*** Begin section ***
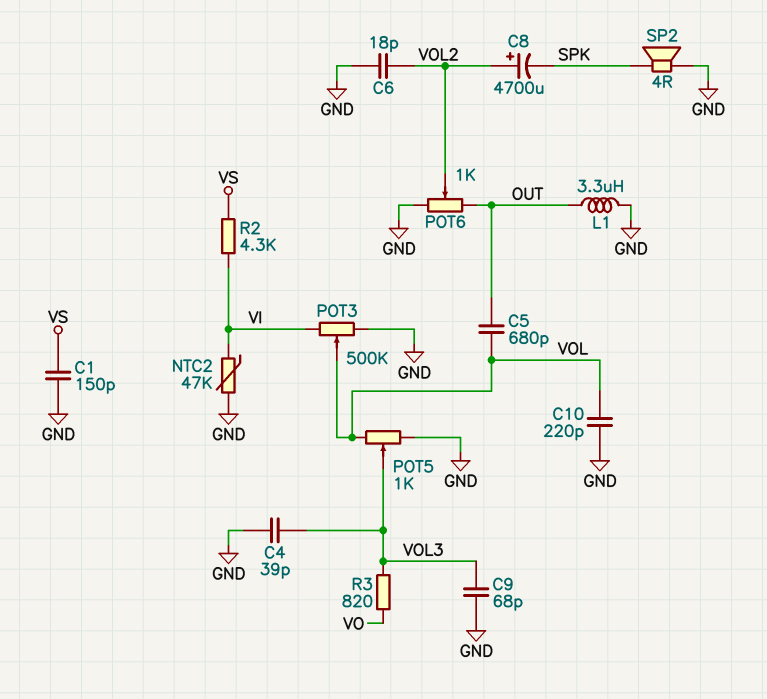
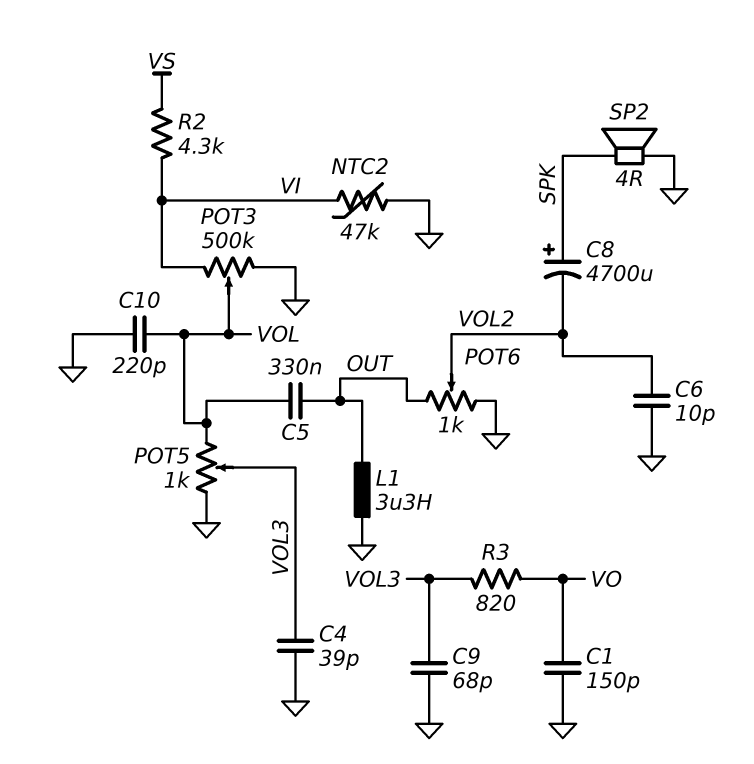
C1: 150pF (GND, VS) -> 150pF (GND, VO)
C5: 680pF (OUT, VOL) -> 330nF (OUT, VOL)
C6: 18pF (GND, VOL2) -> 10pF (GND, VOL2)
C8: 4700uF (plus VOL2, minus SPK) -> 4700uF (plus SPK, minus VOL2)

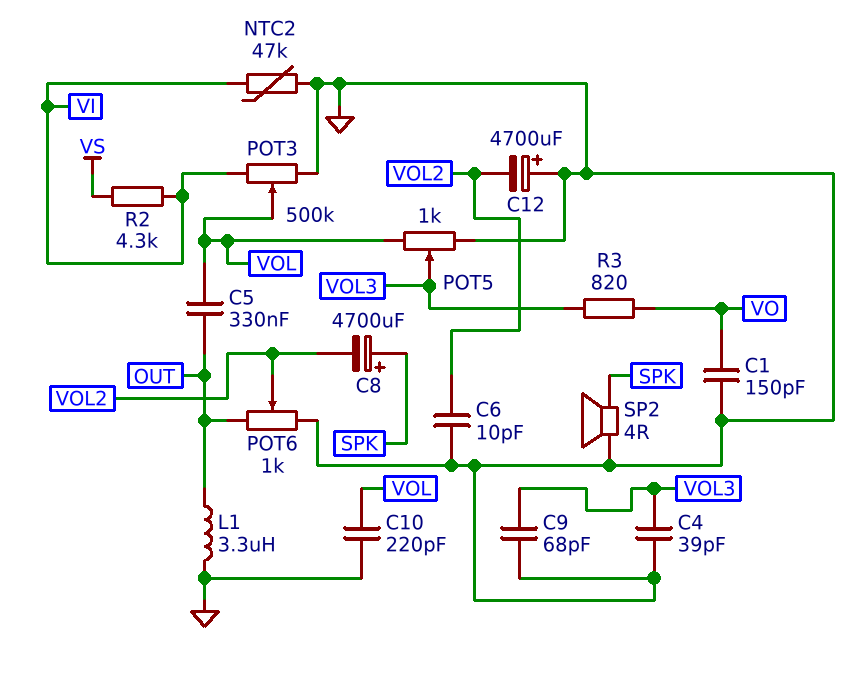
C12: none -> 4700uF (plus GND, minus VOL2)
*** End section ***
EXERCISE AIM: Although the records contain pictures, transcribe only their text, exactly as written.

WRITTEN ANSWER:
C1: 150pF (GND, VS) -> 150pF (GND, VO)
C5: 680pF (OUT, VOL) -> 330nF (OUT, VOL)
C6: 18pF (GND, VOL2) -> 10pF (GND, VOL2)
C8: 4700uF (plus VOL2, minus SPK) -> 4700uF (plus SPK, minus VOL2)

C12: none -> 4700uF (plus GND, minus VOL2)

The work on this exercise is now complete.